▸ **PROBLEM DETAILS**
Restate each entry exactly, without pictures.

(Recorded data)
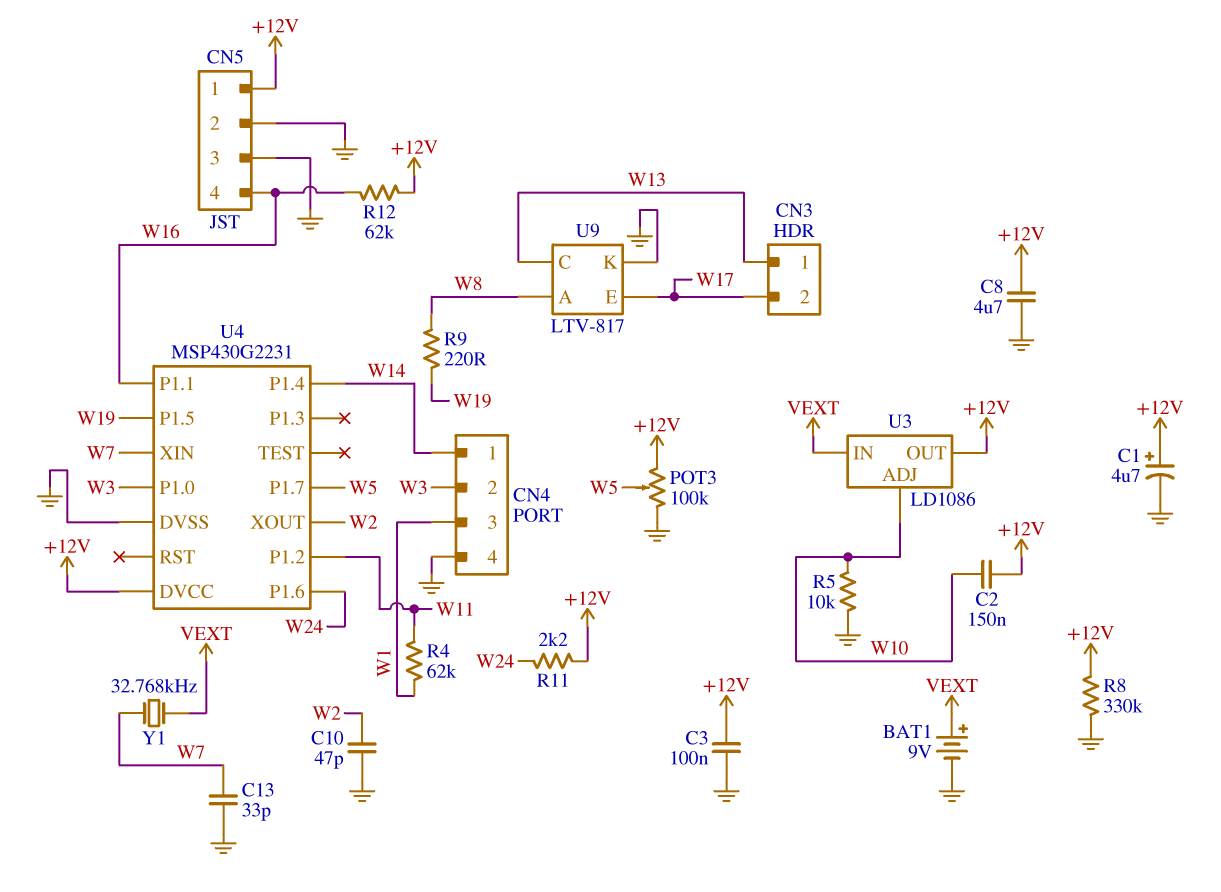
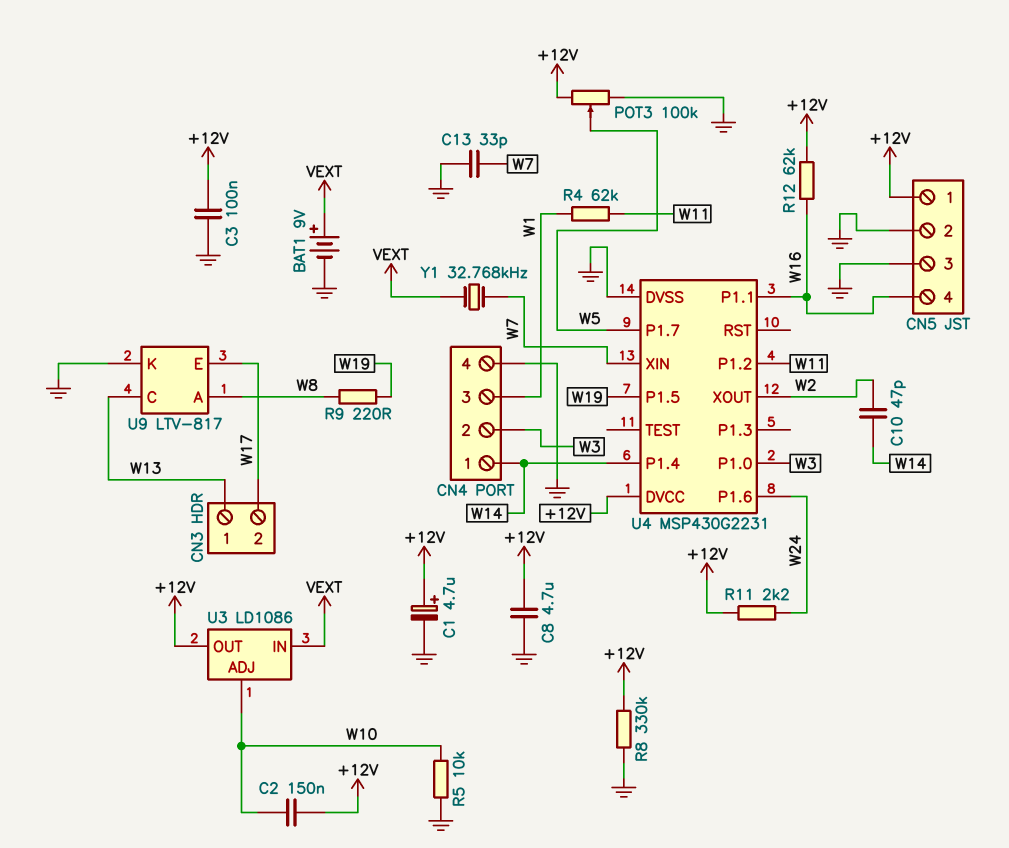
C10: 47pF (GND, W2) -> 47pF (W2, W14)

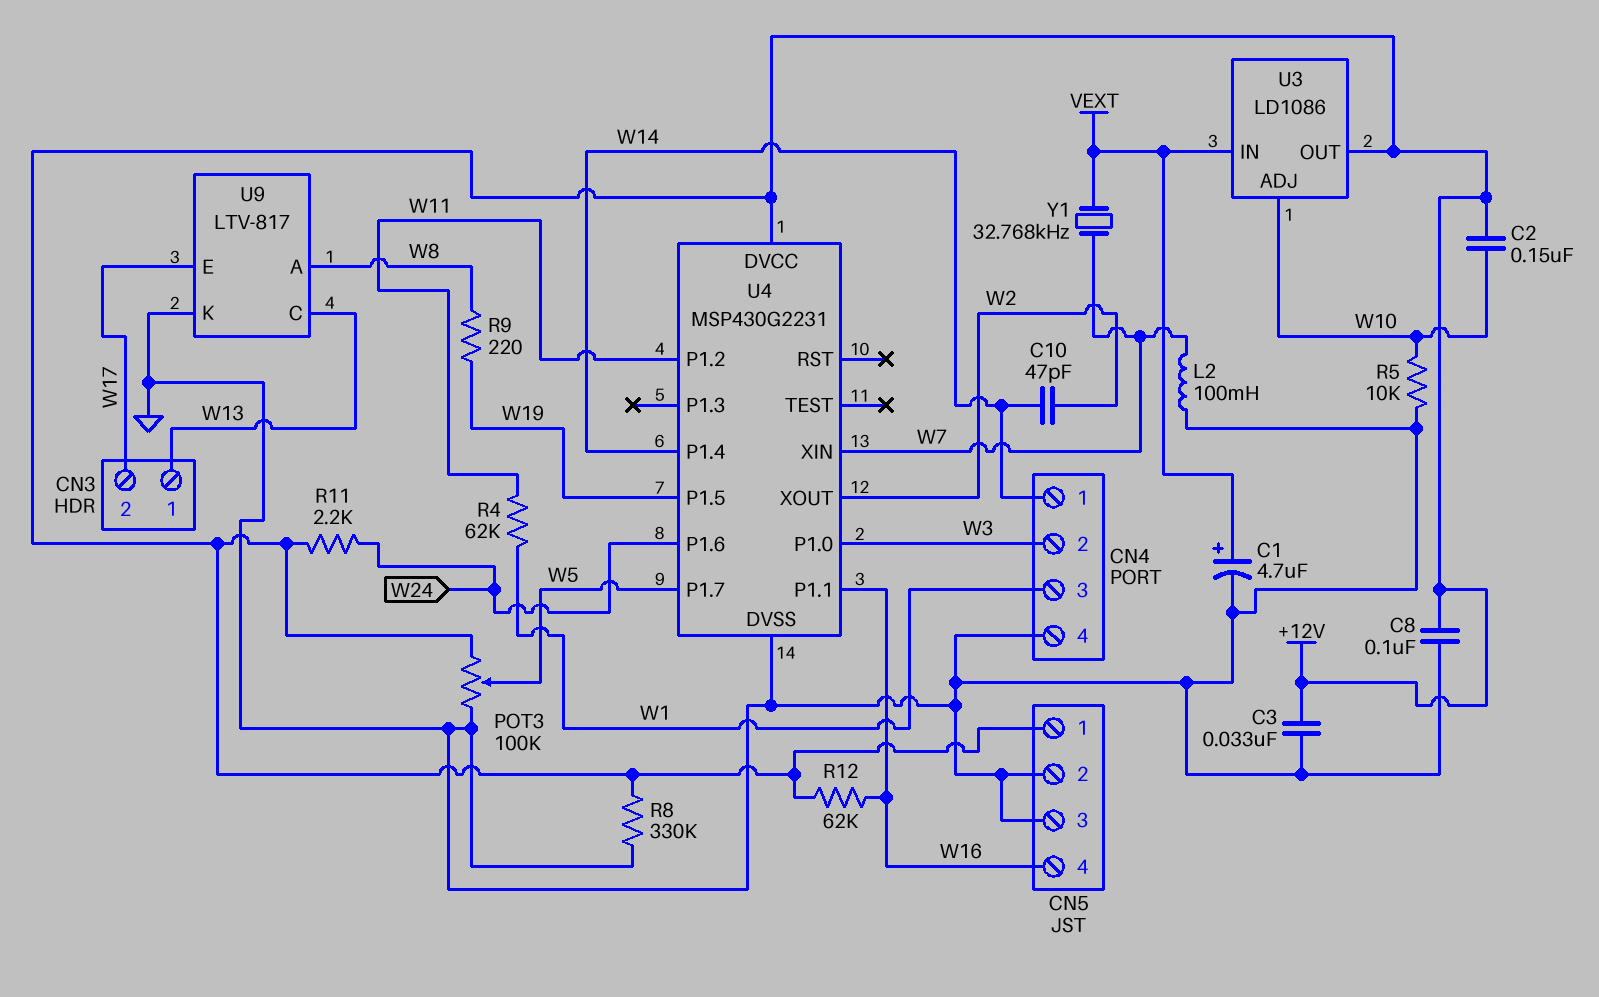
BAT1: 9V (plus VEXT, minus GND) -> none
C1: 4.7uF (plus +12V, minus GND) -> 4.7uF (plus VEXT, minus GND)
C3: 100nF (+12V, GND) -> 33nF (+12V, GND)
C8: 4.7uF (+12V, GND) -> 100nF (+12V, GND)
C13: 33pF (GND, W7) -> none
L2: none -> 100mH (GND, W7)

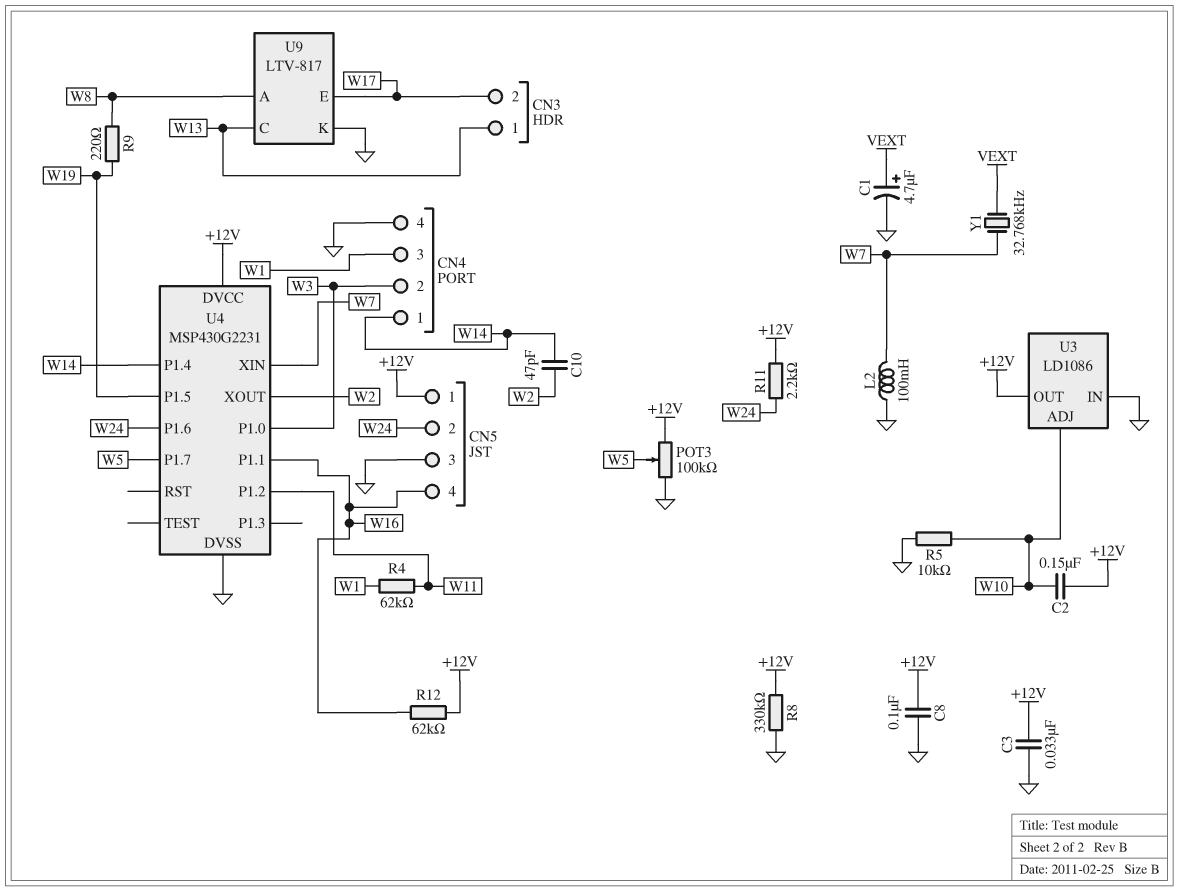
CN5 pin 2: GND -> W24
U3 pin IN: VEXT -> GND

▸ **SOLUTION TO THE EXERCISE**
C10: 47pF (GND, W2) -> 47pF (W2, W14)

BAT1: 9V (plus VEXT, minus GND) -> none
C1: 4.7uF (plus +12V, minus GND) -> 4.7uF (plus VEXT, minus GND)
C3: 100nF (+12V, GND) -> 33nF (+12V, GND)
C8: 4.7uF (+12V, GND) -> 100nF (+12V, GND)
C13: 33pF (GND, W7) -> none
L2: none -> 100mH (GND, W7)

CN5 pin 2: GND -> W24
U3 pin IN: VEXT -> GND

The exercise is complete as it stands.